Stored dataset items
========================================================================
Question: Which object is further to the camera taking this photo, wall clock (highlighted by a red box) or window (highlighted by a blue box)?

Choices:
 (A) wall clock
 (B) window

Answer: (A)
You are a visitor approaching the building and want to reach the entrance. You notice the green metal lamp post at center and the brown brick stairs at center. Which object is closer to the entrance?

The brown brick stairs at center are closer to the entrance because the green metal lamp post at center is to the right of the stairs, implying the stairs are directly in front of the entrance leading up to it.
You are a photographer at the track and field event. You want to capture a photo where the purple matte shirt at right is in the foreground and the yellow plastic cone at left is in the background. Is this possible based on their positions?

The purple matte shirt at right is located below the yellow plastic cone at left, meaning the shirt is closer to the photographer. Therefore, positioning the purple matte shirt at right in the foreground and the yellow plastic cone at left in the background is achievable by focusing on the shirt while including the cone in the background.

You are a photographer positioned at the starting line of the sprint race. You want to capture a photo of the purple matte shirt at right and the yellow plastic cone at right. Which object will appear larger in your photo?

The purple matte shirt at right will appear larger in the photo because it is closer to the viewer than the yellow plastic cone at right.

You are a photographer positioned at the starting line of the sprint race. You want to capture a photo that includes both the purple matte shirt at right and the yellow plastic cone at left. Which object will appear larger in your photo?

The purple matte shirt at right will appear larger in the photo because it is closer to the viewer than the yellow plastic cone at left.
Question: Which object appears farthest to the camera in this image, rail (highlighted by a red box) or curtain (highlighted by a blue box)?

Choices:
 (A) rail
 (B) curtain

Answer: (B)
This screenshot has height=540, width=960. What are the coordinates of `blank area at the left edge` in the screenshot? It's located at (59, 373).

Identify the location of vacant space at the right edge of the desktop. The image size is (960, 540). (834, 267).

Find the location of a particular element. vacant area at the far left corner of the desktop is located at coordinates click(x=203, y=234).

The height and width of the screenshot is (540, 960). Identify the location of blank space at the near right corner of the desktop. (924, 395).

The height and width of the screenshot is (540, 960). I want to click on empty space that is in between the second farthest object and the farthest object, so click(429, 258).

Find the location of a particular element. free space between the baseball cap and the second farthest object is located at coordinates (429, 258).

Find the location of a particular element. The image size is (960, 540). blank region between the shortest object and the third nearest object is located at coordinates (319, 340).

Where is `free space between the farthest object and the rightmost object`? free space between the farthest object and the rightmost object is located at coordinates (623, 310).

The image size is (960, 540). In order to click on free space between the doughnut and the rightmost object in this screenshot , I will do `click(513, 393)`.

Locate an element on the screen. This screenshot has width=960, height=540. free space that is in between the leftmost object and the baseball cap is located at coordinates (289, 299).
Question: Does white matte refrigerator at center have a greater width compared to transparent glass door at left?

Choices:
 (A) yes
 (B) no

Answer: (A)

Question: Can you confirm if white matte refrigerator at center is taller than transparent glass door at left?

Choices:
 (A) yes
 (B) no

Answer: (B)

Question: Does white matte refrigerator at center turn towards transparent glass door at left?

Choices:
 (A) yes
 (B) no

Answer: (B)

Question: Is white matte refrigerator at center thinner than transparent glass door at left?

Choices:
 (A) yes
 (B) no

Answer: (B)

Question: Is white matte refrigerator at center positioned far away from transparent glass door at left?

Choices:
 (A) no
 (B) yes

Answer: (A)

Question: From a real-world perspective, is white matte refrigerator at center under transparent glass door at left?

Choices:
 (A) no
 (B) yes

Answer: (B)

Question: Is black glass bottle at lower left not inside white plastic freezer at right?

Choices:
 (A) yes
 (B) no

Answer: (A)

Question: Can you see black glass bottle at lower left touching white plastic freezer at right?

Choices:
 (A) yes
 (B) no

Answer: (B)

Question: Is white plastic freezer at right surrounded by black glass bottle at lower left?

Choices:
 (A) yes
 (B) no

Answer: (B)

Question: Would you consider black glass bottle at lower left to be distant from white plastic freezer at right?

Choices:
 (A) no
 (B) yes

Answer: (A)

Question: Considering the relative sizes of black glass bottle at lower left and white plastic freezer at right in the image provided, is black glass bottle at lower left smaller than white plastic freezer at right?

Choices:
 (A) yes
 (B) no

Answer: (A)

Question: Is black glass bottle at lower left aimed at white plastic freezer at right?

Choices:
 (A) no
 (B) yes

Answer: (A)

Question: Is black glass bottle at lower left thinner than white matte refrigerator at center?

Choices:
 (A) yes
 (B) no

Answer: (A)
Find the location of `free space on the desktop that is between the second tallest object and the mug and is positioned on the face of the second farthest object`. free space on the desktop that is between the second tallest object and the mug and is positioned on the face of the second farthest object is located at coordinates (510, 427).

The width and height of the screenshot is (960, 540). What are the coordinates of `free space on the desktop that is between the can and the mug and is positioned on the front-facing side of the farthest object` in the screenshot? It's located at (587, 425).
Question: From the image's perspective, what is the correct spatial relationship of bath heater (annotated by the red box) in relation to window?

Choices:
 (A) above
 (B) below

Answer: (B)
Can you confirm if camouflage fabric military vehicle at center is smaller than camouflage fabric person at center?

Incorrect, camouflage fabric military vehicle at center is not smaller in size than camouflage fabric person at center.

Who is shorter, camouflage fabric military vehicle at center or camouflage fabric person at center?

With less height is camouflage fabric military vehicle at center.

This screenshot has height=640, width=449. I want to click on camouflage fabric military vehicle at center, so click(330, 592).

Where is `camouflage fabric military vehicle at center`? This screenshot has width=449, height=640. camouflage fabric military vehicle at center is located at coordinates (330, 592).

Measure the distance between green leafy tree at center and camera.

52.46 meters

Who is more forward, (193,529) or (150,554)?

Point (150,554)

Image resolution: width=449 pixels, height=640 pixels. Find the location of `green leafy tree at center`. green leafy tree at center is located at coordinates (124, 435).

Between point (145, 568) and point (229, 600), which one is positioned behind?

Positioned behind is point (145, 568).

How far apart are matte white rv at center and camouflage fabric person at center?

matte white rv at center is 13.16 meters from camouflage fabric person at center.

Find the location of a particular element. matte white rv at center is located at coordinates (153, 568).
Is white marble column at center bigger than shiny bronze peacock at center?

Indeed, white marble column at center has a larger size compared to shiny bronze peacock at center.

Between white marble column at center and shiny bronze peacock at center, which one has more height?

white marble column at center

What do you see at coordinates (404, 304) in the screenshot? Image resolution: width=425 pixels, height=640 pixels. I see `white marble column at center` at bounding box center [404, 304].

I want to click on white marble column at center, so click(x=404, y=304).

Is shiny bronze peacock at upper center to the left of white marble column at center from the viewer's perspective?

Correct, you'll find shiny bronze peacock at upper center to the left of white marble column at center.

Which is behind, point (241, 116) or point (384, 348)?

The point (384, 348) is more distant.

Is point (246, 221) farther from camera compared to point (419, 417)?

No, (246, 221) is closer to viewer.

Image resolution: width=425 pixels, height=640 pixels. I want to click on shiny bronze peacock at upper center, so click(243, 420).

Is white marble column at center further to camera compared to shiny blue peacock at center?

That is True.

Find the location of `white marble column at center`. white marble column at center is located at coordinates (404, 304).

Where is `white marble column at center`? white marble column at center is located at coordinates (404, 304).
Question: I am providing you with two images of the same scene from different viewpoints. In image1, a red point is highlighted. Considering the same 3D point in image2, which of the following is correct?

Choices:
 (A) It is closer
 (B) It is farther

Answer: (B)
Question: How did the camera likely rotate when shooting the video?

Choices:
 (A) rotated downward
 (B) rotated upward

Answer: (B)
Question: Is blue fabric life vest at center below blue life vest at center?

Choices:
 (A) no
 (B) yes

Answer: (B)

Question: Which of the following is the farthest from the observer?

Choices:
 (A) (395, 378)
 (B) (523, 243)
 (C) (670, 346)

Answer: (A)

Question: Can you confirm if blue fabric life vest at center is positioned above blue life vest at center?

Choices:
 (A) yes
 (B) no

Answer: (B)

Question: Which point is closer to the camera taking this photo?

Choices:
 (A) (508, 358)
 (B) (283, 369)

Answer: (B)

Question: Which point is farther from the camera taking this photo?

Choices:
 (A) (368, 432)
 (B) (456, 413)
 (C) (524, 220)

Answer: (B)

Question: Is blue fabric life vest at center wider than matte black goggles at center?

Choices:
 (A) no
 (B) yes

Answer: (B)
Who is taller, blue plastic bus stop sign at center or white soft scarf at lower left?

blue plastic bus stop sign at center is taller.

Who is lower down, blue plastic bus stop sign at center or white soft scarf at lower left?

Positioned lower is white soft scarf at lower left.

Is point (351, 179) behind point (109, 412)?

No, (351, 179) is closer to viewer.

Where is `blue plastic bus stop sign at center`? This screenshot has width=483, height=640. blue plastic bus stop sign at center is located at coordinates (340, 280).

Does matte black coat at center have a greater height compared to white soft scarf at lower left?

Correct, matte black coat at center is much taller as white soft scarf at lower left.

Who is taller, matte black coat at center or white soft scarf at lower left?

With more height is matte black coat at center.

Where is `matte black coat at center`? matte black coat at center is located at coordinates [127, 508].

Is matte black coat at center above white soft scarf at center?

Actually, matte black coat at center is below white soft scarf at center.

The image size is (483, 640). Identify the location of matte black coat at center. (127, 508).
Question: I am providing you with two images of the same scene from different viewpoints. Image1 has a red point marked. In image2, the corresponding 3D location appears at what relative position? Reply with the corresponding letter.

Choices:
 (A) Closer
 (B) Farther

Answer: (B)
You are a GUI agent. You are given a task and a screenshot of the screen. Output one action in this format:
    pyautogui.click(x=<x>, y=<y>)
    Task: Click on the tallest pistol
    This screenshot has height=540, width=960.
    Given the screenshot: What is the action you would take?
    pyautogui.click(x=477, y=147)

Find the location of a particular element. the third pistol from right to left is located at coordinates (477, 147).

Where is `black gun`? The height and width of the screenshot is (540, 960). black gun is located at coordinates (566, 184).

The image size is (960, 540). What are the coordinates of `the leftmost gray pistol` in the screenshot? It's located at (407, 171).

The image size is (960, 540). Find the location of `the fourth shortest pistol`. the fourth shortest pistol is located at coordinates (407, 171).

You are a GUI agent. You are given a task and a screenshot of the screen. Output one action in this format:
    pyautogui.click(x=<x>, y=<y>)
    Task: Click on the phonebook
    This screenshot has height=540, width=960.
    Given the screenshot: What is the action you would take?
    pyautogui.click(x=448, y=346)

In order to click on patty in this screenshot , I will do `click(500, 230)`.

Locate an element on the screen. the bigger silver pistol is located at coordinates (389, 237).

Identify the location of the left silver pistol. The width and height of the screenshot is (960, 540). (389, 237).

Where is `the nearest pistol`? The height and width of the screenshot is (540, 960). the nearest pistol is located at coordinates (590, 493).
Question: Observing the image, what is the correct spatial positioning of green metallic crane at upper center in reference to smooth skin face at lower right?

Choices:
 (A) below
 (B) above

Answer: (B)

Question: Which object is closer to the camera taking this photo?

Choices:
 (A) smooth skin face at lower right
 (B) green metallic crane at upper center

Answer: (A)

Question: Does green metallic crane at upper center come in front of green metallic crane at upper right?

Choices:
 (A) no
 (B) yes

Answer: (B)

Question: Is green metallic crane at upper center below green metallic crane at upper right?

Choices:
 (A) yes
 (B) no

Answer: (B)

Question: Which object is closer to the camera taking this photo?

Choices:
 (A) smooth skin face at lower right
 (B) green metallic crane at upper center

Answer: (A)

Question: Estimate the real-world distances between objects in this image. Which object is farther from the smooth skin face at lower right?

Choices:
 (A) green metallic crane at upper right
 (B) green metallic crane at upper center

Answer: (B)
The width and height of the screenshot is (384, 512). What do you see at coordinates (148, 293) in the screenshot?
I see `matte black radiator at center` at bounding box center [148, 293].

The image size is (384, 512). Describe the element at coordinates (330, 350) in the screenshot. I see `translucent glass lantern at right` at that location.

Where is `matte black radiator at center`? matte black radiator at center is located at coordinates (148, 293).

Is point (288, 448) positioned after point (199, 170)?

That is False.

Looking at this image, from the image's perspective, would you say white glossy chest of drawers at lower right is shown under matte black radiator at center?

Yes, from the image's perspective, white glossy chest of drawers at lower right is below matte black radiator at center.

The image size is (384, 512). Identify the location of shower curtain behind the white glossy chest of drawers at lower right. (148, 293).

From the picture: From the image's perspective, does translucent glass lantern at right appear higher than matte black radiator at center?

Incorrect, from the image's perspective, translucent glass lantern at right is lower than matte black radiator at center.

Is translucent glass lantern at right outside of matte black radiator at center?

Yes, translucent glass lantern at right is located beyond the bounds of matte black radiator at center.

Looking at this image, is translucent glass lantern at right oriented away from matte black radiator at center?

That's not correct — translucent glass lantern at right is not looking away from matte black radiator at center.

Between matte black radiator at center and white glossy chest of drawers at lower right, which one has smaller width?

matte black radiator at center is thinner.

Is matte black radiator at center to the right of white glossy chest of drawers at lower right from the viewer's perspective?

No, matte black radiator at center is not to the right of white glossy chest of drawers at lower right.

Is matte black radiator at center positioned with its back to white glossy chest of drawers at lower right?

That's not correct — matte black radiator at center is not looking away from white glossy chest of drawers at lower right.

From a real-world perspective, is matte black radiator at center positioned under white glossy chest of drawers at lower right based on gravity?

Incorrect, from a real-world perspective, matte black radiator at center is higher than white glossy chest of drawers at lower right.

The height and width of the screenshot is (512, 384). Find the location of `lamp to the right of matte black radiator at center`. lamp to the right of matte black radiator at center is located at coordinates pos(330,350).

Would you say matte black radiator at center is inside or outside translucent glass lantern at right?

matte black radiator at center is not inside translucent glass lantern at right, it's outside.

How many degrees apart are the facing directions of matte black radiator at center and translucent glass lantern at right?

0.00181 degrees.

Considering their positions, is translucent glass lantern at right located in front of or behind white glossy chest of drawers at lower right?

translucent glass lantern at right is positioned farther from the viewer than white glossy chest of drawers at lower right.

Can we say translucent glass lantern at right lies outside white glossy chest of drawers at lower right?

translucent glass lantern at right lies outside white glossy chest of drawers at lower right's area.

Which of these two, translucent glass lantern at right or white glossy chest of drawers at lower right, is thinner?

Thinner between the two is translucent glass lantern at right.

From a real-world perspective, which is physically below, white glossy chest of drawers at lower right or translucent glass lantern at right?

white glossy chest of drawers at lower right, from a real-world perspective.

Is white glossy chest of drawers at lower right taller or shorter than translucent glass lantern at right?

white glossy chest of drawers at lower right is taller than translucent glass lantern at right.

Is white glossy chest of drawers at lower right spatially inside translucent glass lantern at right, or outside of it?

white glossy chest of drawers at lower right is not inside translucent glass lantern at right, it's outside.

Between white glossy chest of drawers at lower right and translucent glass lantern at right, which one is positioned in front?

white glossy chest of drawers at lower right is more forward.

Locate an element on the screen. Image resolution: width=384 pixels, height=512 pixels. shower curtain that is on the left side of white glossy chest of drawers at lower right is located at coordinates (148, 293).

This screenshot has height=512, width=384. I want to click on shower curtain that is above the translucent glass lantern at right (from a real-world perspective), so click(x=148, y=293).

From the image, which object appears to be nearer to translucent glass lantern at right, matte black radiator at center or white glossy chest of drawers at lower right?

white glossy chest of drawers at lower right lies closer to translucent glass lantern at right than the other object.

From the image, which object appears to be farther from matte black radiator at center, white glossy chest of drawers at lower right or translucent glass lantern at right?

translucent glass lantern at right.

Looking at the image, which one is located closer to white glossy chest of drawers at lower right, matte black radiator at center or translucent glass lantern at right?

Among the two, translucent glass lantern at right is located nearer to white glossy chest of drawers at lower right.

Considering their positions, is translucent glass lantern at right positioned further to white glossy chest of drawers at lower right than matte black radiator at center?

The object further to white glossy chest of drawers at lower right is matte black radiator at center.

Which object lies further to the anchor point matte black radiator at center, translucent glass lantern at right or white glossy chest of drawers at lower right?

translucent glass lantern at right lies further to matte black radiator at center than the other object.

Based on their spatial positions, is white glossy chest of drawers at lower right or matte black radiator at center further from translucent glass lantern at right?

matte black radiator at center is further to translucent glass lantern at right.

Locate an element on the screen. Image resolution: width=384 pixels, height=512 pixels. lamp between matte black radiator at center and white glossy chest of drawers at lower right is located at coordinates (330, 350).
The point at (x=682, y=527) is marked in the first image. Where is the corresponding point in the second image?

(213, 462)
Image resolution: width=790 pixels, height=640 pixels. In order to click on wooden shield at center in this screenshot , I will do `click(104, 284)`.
========================================================================
> **Task requirements**
Put everything from the line containing "Find the location of a particular element. matte" down to the line containing "Is white marble column at center bigger" into a numbered list, skipping blank lines.

> **In response**
1. Find the location of a particular element. matte white rv at center is located at coordinates (153, 568).
2. Is white marble column at center bigger than shiny bronze peacock at center?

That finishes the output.